─── Provided material ───

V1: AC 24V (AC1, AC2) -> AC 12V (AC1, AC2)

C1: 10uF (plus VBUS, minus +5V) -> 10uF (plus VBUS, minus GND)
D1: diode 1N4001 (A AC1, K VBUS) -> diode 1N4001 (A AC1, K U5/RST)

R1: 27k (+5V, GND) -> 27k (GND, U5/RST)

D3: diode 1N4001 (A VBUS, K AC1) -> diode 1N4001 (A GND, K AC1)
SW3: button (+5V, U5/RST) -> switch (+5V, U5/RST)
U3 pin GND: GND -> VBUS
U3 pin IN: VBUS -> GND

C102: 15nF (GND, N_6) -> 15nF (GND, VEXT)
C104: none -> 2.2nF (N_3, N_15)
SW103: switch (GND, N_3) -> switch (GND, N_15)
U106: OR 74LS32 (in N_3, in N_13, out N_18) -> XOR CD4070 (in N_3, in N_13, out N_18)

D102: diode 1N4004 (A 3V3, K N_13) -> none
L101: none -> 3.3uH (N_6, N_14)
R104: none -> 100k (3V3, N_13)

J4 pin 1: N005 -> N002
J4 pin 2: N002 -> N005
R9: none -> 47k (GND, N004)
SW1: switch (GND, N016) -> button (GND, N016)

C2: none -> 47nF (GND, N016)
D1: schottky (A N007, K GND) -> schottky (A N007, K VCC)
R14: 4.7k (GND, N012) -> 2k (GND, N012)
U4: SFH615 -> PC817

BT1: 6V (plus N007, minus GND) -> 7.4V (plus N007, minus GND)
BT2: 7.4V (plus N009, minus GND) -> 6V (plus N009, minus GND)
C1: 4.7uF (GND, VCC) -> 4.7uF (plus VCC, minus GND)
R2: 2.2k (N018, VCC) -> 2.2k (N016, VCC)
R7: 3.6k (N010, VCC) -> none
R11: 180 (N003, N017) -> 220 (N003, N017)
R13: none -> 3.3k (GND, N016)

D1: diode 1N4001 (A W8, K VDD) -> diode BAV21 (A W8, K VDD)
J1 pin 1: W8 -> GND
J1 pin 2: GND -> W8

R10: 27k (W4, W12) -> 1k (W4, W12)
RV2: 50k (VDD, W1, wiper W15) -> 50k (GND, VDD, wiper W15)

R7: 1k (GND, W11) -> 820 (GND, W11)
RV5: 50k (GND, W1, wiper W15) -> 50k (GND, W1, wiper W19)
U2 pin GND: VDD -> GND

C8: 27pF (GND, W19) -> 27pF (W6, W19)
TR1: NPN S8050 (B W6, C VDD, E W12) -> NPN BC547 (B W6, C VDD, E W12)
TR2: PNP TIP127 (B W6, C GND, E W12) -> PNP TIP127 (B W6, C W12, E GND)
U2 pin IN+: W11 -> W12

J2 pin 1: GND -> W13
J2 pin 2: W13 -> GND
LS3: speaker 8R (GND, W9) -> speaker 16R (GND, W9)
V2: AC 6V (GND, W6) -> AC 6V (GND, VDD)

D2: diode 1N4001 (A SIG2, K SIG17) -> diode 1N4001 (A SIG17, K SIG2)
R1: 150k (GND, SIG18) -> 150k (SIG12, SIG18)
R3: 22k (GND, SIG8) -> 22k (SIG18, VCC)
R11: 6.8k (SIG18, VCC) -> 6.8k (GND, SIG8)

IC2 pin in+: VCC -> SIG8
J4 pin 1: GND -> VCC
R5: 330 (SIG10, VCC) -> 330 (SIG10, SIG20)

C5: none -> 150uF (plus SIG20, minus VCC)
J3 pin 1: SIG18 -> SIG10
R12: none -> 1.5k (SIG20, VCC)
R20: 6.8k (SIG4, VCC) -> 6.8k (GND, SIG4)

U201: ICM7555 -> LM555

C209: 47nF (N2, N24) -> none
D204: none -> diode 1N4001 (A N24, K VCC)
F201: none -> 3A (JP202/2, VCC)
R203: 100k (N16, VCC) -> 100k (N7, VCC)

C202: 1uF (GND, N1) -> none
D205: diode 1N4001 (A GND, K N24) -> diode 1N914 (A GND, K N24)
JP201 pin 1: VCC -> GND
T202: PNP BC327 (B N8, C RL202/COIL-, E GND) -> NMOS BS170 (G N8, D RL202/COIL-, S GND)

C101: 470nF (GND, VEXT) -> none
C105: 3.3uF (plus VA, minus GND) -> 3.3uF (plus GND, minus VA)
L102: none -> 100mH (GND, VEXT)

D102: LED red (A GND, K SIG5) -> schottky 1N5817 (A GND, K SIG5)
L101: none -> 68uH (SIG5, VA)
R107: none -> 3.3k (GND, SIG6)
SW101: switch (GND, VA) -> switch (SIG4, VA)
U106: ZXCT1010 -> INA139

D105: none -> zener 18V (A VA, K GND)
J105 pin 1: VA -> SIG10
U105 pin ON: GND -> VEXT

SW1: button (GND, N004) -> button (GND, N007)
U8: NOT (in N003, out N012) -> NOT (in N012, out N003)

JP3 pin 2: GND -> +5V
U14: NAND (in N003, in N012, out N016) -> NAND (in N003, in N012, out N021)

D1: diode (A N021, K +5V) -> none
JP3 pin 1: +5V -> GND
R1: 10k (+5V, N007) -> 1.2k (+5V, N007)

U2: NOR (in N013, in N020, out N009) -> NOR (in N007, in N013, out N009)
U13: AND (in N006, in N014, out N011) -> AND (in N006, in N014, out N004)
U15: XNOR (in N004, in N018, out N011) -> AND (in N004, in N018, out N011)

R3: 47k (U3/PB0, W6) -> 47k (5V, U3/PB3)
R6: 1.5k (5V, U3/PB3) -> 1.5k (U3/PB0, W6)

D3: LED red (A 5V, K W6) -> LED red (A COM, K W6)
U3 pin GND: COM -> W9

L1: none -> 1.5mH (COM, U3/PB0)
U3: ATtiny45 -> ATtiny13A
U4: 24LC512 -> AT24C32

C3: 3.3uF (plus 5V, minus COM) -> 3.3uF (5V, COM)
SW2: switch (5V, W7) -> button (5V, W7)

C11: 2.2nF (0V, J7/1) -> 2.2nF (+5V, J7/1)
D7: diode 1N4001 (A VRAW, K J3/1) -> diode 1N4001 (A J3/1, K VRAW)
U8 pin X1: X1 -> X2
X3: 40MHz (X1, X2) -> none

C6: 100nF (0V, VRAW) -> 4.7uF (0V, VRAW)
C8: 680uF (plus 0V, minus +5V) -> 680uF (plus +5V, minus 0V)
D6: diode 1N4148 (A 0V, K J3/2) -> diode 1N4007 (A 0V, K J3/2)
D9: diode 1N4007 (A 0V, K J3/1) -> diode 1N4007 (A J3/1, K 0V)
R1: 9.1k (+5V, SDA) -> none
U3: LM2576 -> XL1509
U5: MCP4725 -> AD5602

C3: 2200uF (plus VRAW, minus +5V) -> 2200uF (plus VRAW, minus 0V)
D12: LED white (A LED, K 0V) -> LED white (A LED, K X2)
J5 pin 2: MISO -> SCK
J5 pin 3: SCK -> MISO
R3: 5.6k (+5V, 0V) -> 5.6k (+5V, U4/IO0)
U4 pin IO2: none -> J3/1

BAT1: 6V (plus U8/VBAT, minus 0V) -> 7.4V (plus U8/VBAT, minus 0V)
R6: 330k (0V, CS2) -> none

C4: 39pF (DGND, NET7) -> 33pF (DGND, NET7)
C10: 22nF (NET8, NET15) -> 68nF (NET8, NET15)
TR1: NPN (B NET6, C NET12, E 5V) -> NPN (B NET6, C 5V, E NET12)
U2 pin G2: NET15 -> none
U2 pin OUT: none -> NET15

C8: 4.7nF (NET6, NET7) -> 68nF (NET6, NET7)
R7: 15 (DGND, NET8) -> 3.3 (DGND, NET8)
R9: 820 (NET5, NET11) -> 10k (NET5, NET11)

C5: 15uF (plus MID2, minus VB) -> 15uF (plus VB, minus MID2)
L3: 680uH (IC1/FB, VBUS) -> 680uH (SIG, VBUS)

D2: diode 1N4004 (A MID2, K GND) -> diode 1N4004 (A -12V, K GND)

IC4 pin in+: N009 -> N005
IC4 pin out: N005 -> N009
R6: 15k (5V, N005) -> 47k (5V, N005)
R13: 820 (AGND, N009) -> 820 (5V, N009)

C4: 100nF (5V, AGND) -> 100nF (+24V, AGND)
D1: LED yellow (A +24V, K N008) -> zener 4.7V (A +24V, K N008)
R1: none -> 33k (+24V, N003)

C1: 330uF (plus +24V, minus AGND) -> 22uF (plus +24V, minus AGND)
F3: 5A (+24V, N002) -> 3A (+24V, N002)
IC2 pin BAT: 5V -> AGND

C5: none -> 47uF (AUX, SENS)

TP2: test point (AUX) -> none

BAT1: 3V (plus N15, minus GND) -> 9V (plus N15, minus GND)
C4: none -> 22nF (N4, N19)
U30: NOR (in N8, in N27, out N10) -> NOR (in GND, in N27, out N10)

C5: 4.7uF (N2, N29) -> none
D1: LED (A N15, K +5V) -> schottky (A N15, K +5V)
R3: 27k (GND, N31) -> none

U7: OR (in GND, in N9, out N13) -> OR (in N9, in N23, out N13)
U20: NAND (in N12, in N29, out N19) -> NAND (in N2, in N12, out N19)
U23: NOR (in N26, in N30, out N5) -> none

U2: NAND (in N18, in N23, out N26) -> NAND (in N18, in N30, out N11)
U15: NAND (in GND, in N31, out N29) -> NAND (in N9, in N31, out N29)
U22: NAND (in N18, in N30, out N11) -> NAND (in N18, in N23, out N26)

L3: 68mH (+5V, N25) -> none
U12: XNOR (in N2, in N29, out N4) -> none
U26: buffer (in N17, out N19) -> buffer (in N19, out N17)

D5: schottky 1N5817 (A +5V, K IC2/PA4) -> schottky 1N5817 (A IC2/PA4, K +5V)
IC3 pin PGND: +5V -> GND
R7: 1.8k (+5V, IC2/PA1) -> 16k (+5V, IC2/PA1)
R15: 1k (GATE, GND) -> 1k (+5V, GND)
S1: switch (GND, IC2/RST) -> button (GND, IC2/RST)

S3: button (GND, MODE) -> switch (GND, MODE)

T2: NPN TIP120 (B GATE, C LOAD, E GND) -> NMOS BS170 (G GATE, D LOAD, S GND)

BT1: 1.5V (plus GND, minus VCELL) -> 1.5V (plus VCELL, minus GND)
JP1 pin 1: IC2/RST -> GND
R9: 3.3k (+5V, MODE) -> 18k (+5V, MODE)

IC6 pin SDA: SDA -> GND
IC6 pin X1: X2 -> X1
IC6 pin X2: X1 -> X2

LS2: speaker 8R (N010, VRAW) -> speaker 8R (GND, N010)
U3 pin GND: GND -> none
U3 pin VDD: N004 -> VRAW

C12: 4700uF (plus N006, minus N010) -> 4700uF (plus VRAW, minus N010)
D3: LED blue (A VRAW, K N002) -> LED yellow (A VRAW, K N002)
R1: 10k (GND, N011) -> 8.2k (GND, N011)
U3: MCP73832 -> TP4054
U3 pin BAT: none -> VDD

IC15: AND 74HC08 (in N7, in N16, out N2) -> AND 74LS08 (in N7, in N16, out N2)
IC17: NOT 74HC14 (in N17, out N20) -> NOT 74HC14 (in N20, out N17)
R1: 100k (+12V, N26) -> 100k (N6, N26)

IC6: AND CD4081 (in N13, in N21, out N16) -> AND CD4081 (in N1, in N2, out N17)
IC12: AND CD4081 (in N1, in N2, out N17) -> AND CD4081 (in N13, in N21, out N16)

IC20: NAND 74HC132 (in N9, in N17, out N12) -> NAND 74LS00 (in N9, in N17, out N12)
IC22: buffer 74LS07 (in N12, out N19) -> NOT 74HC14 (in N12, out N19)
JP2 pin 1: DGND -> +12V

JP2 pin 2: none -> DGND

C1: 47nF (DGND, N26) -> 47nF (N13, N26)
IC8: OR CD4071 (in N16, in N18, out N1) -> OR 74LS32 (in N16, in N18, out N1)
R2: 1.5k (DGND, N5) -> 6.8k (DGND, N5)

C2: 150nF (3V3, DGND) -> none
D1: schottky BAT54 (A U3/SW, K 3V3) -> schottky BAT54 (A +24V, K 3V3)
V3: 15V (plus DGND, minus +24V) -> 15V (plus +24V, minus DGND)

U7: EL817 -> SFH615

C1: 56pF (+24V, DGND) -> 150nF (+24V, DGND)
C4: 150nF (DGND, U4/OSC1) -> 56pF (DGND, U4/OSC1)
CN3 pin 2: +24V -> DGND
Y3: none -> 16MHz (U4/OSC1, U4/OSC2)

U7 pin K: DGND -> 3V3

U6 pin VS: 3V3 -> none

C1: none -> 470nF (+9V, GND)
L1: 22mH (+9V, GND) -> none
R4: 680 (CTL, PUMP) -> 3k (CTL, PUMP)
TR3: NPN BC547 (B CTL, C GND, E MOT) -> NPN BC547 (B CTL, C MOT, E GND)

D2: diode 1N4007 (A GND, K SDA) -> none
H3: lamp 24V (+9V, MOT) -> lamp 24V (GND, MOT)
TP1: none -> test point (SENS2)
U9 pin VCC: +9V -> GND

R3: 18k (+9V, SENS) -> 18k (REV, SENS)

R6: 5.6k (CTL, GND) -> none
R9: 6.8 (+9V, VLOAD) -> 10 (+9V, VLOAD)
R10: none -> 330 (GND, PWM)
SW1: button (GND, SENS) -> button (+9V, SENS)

───

Exercise description —
Quote the listing above, but only from the line that shows "D205: diode 1N4001" through the line that shows "C101: 470nF (GND, VEXT) -> none".

Exercise output —
D205: diode 1N4001 (A GND, K N24) -> diode 1N914 (A GND, K N24)
JP201 pin 1: VCC -> GND
T202: PNP BC327 (B N8, C RL202/COIL-, E GND) -> NMOS BS170 (G N8, D RL202/COIL-, S GND)

C101: 470nF (GND, VEXT) -> none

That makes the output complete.